Records to process Block Start

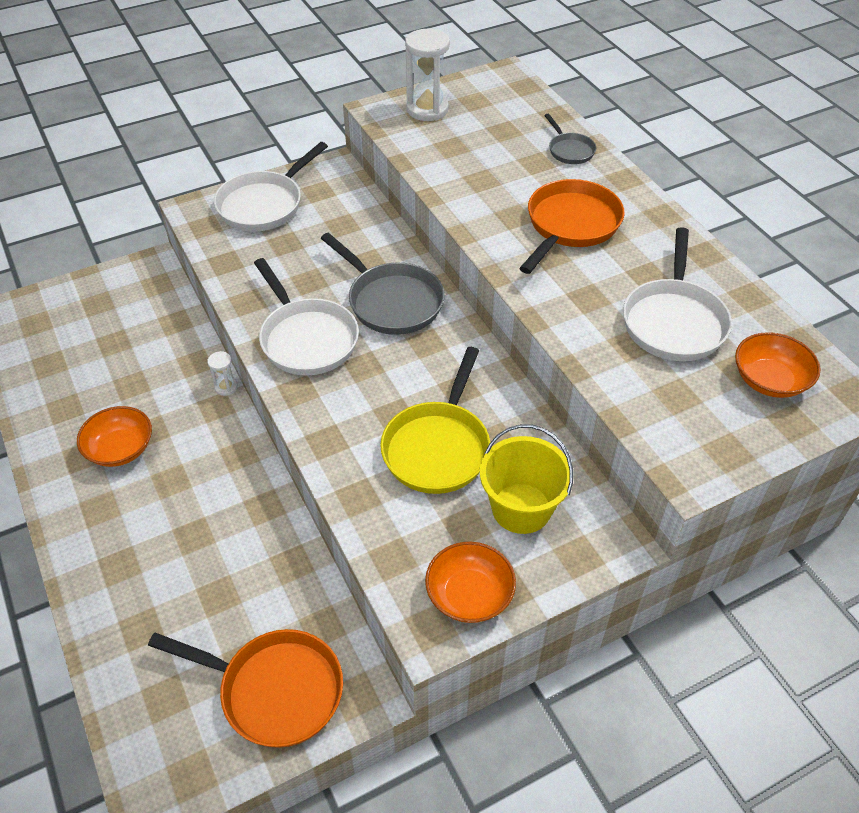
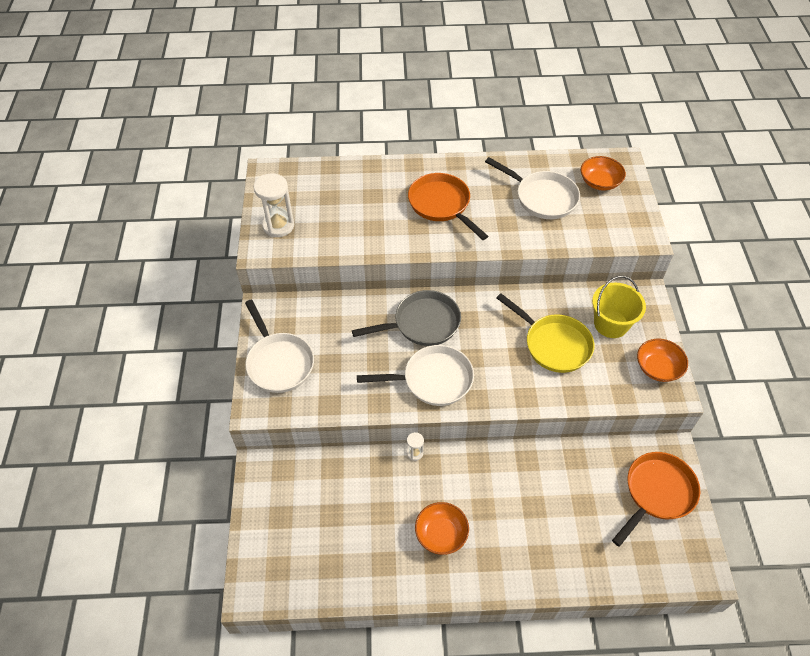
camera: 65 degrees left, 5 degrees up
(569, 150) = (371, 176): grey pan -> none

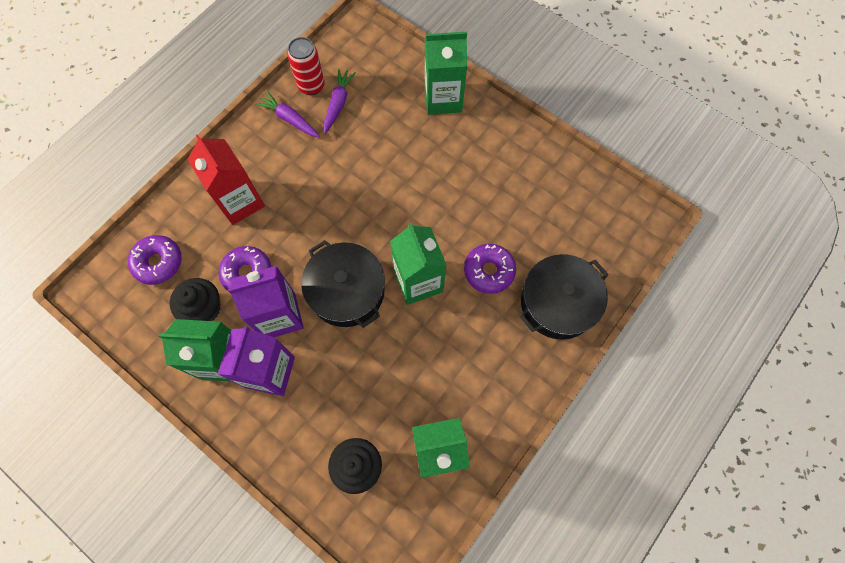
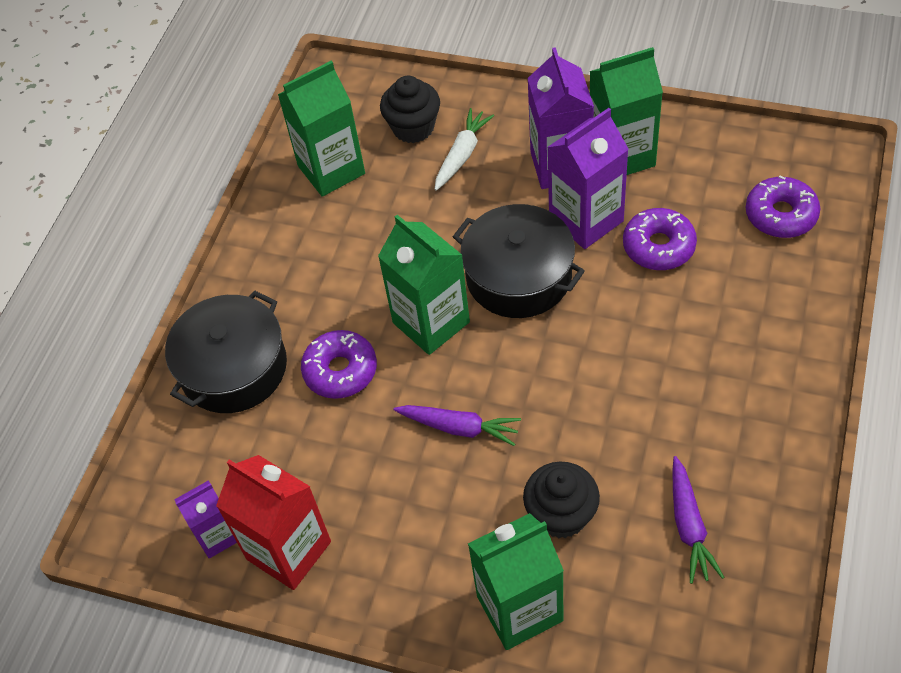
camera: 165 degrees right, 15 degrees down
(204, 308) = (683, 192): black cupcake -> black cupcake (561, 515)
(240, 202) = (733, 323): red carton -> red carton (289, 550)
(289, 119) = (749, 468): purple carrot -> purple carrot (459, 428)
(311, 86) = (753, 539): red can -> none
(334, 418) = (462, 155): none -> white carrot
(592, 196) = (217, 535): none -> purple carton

Records to process Block End

__Work to complete__. Above are the entries. Copy exactly the part that opens with the line containing "camera: 165 degrees right, 15 degrees down" and closes with the line containing "(334, 418) = (462, 155): none -> white carrot", and no more.

__Solution below__.
camera: 165 degrees right, 15 degrees down
(204, 308) = (683, 192): black cupcake -> black cupcake (561, 515)
(240, 202) = (733, 323): red carton -> red carton (289, 550)
(289, 119) = (749, 468): purple carrot -> purple carrot (459, 428)
(311, 86) = (753, 539): red can -> none
(334, 418) = (462, 155): none -> white carrot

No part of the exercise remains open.